• BRIEF: Everything in the data gets repeated exactly, except for the pictures.

• RECORDS SUPPLIED:
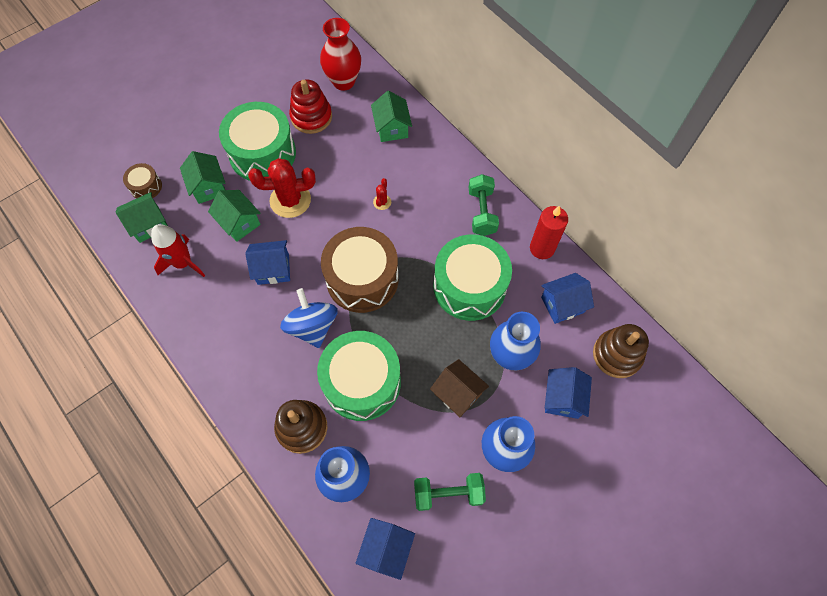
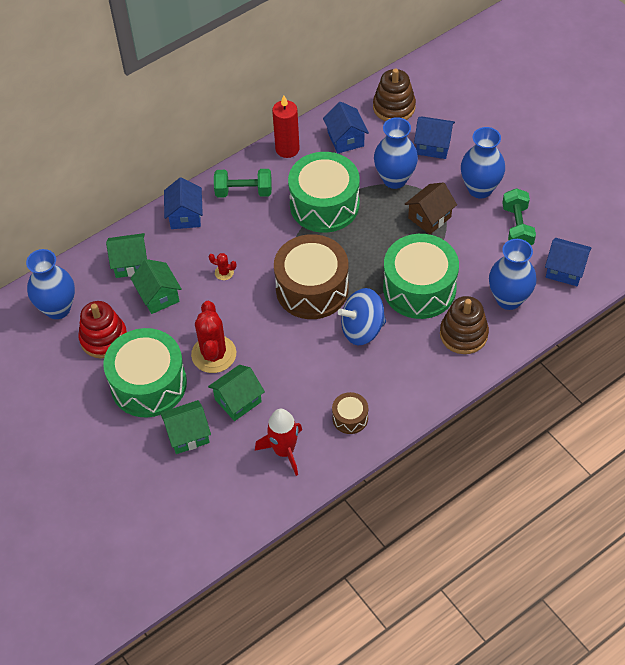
camera: 85 degrees left, 10 degrees down
(146, 187) = (180, 500): brown drum -> brown drum (350, 418)
(149, 224) = (232, 491): green house -> green house (158, 296)
(273, 269) = (297, 366): blue house -> blue house (185, 216)
(343, 81) = (58, 308): red vase -> blue vase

• ANSWER TO THIS PROBLEM:
camera: 85 degrees left, 10 degrees down
(146, 187) = (180, 500): brown drum -> brown drum (350, 418)
(149, 224) = (232, 491): green house -> green house (158, 296)
(273, 269) = (297, 366): blue house -> blue house (185, 216)
(343, 81) = (58, 308): red vase -> blue vase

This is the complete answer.